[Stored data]

+===+

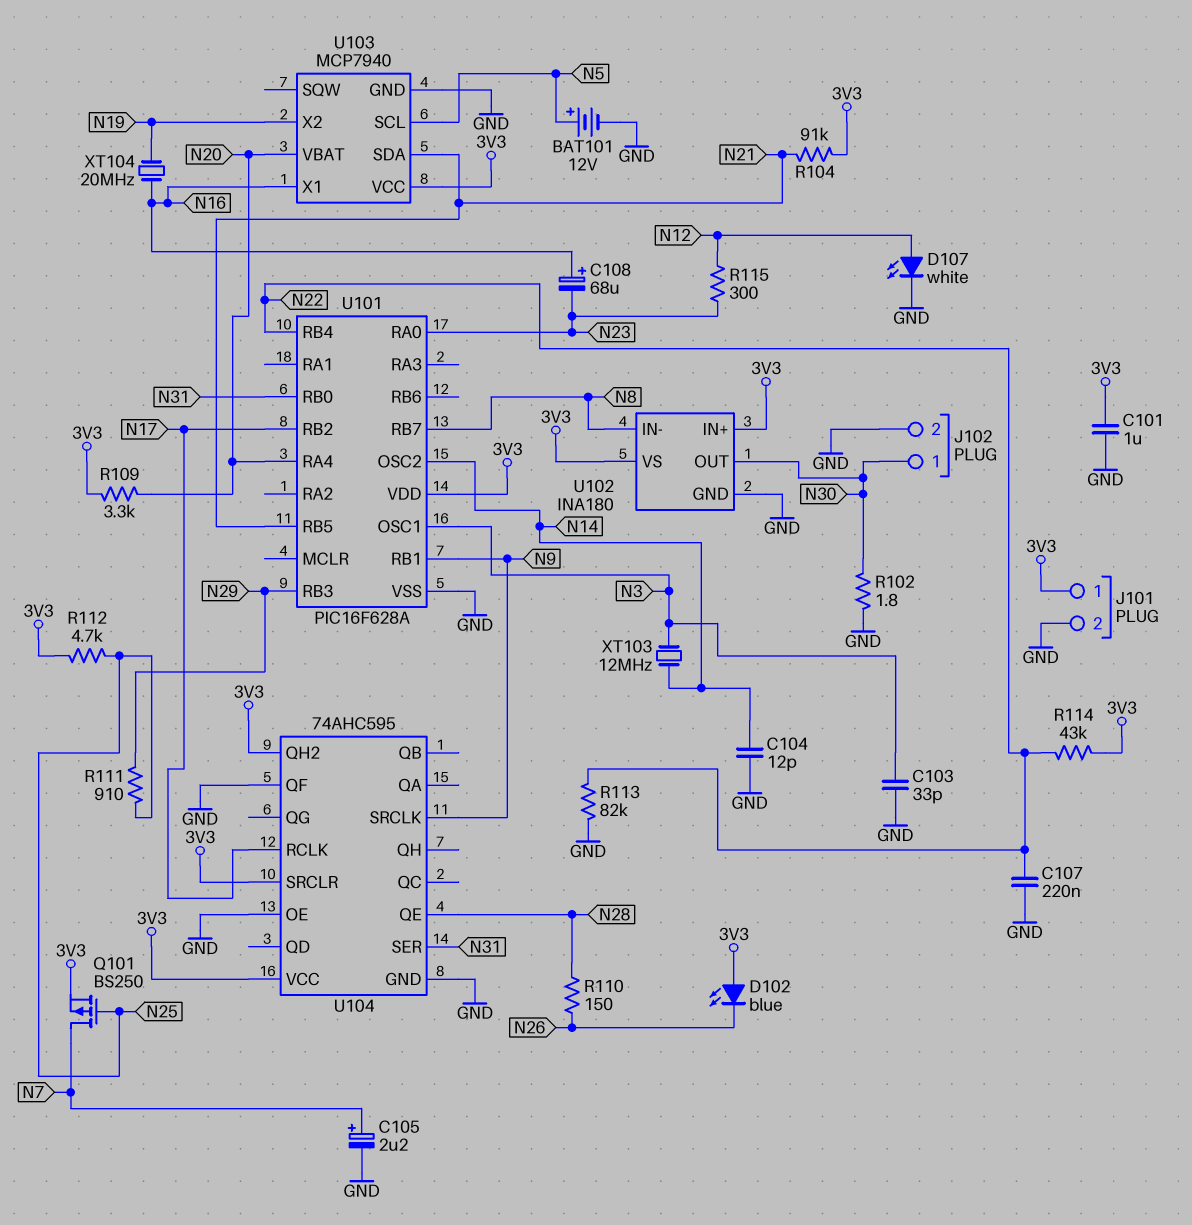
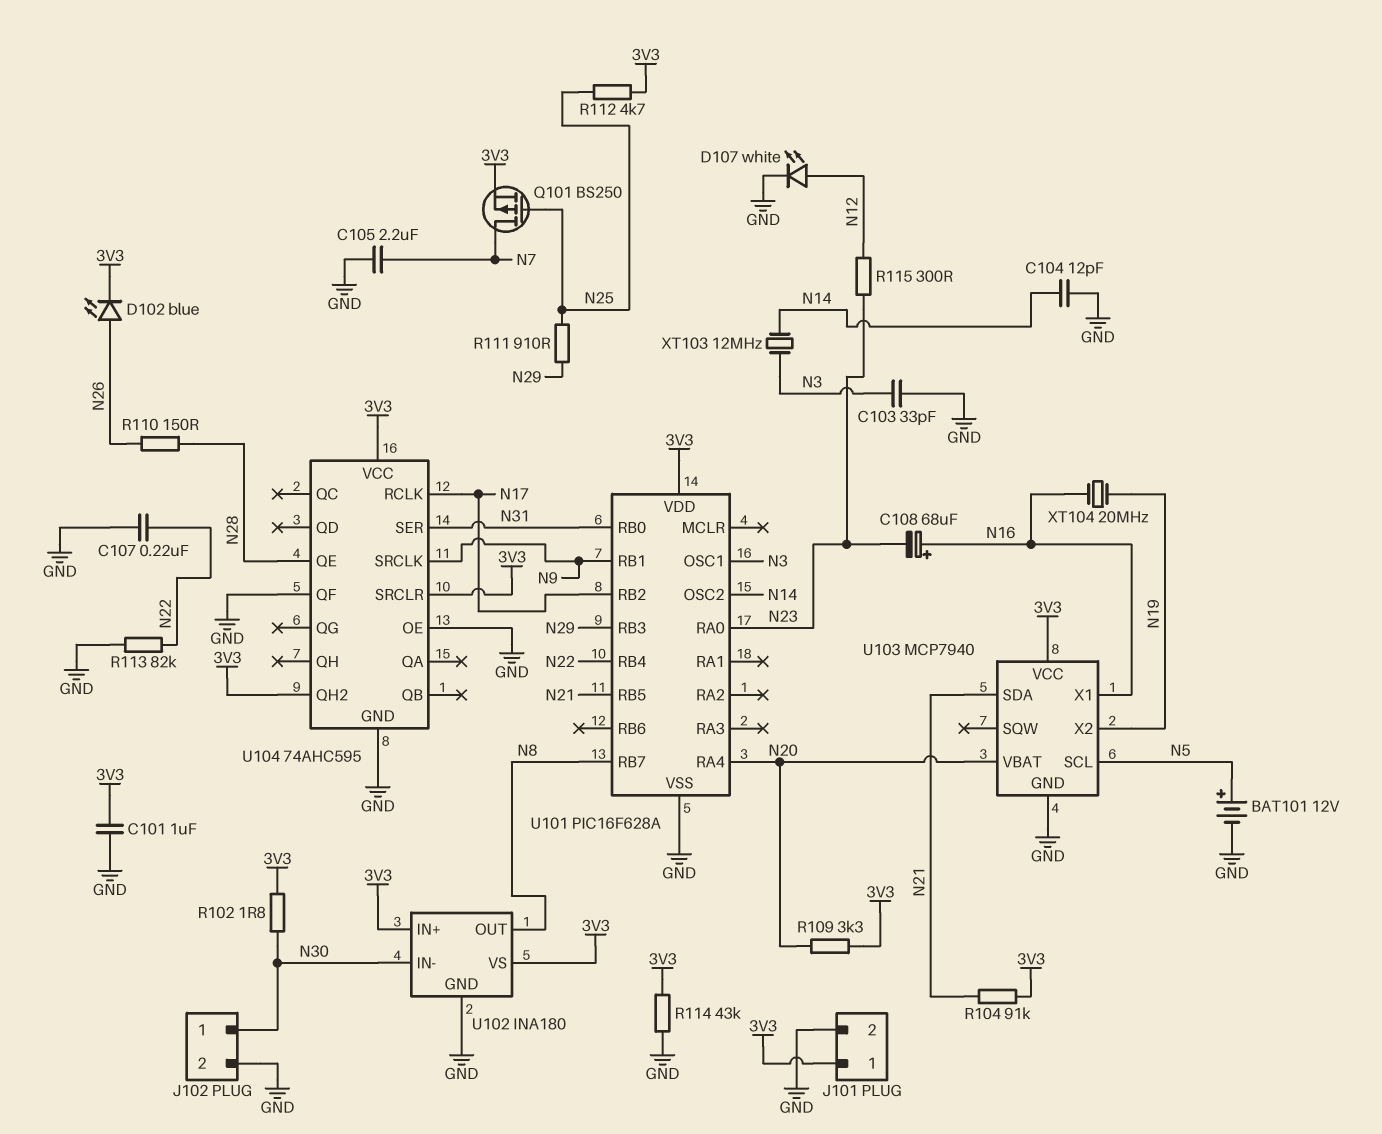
C105: 2.2uF (plus N7, minus GND) -> 2.2uF (GND, N7)
D102: LED blue (A 3V3, K N26) -> LED blue (A N26, K 3V3)
R102: 1.8 (GND, N30) -> 1.8 (3V3, N30)
R114: 43k (3V3, N22) -> 43k (3V3, GND)
U102 pin IN-: N8 -> N30
U102 pin OUT: N30 -> N8

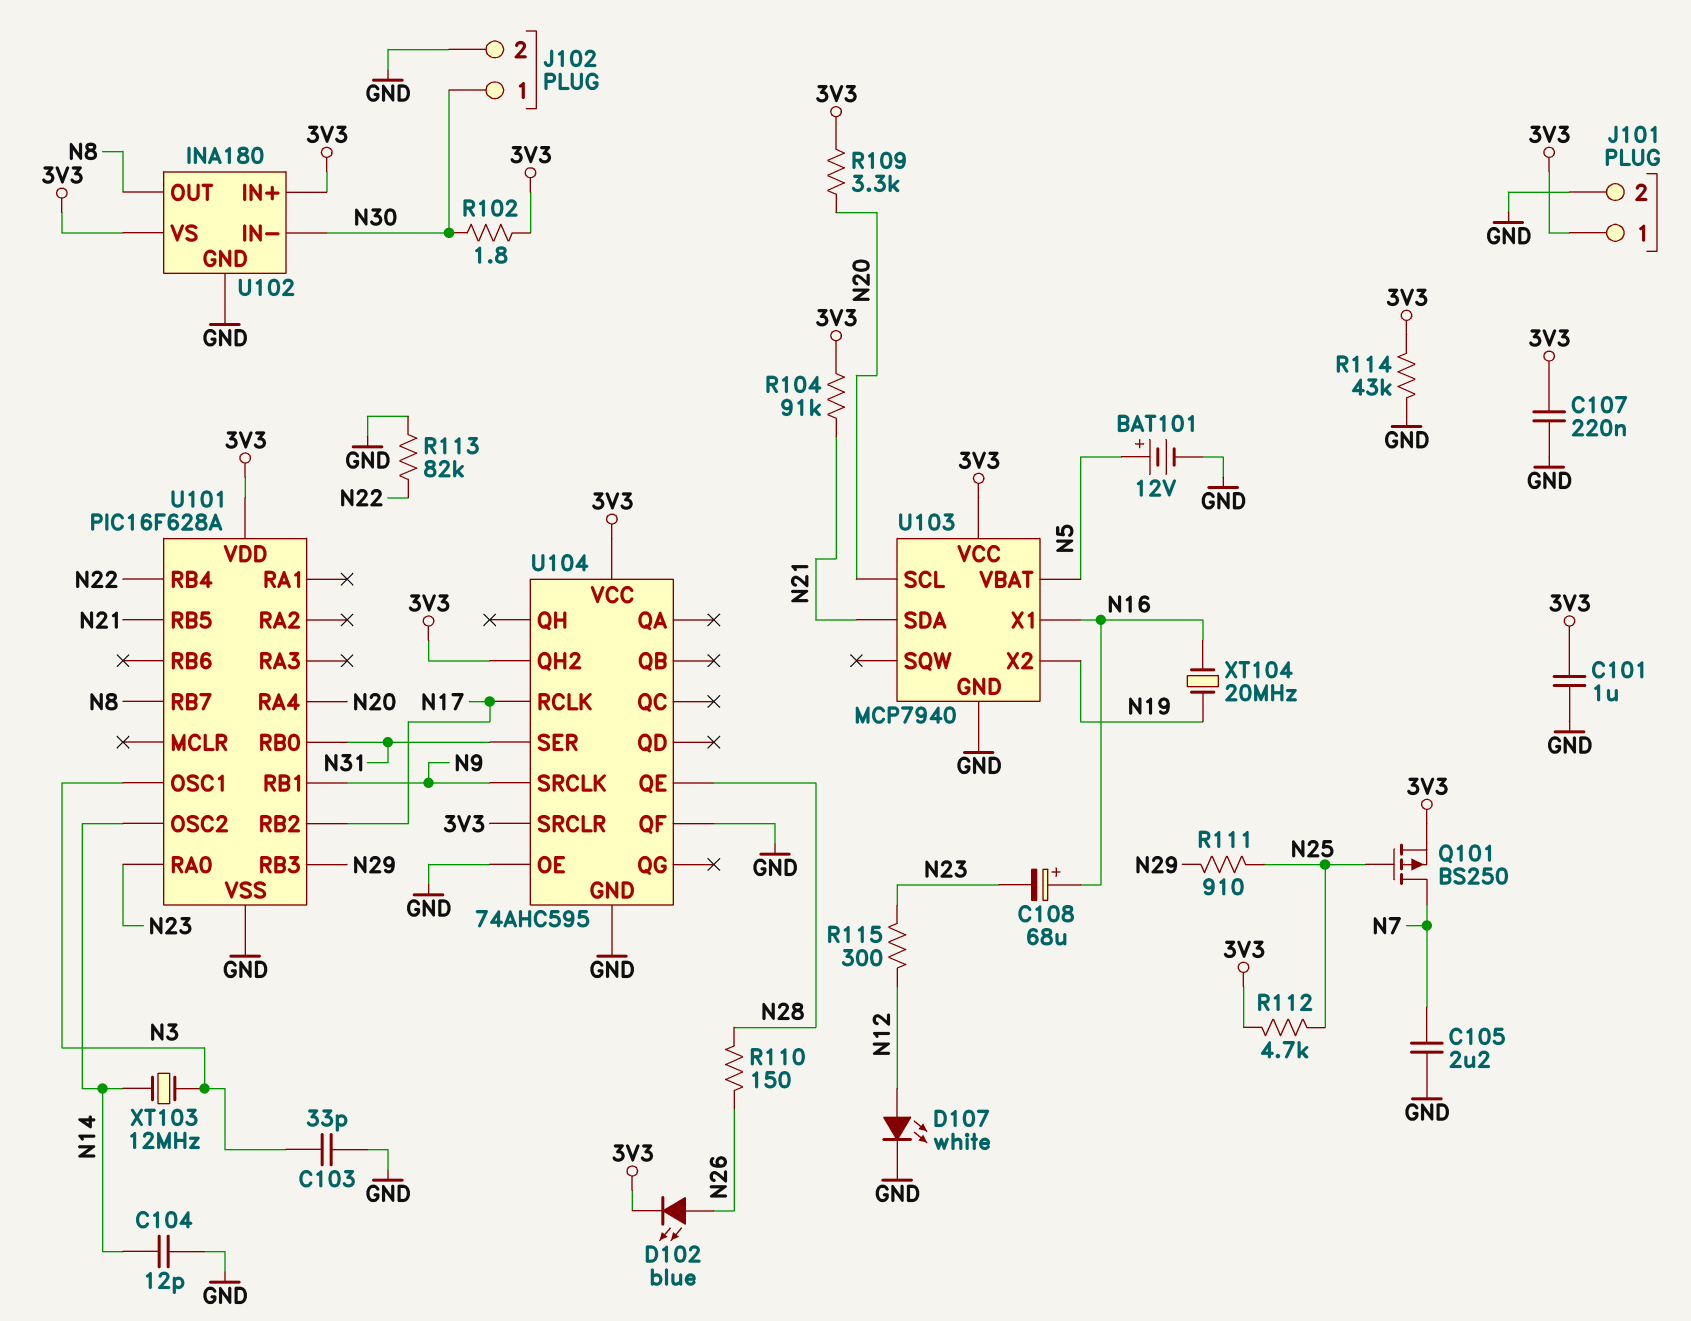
C107: 220nF (GND, N22) -> 220nF (3V3, GND)
U103 pin SCL: N5 -> N20
U103 pin VBAT: N20 -> N5

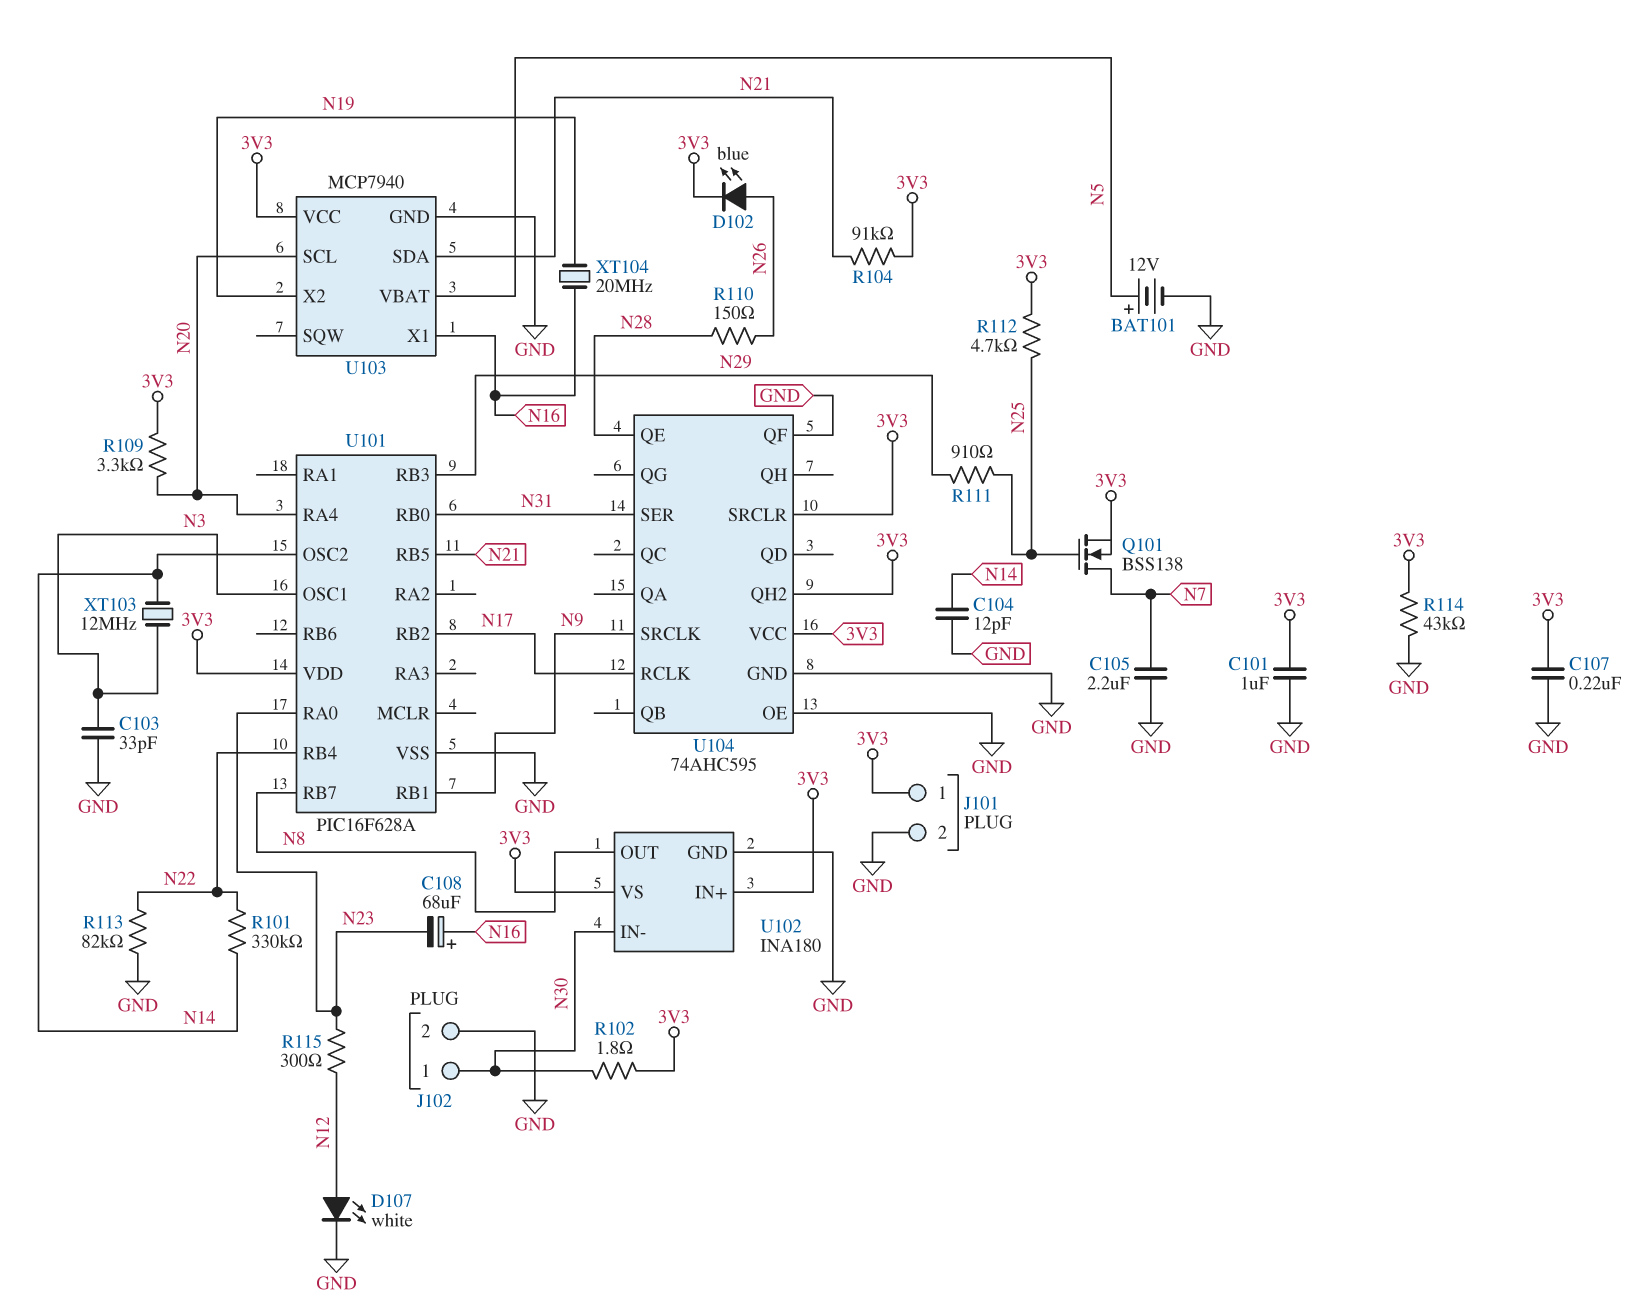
Q101: PMOS BS250 (G N25, D N7, S 3V3) -> NMOS BSS138 (G N25, D N7, S 3V3)
R101: none -> 330k (N14, N22)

+===+

In the records above, find the line containing "U102 pin IN-: N8 -> N30" and restate it and every line after it word for word, all pictures excluded.

U102 pin IN-: N8 -> N30
U102 pin OUT: N30 -> N8

C107: 220nF (GND, N22) -> 220nF (3V3, GND)
U103 pin SCL: N5 -> N20
U103 pin VBAT: N20 -> N5

Q101: PMOS BS250 (G N25, D N7, S 3V3) -> NMOS BSS138 (G N25, D N7, S 3V3)
R101: none -> 330k (N14, N22)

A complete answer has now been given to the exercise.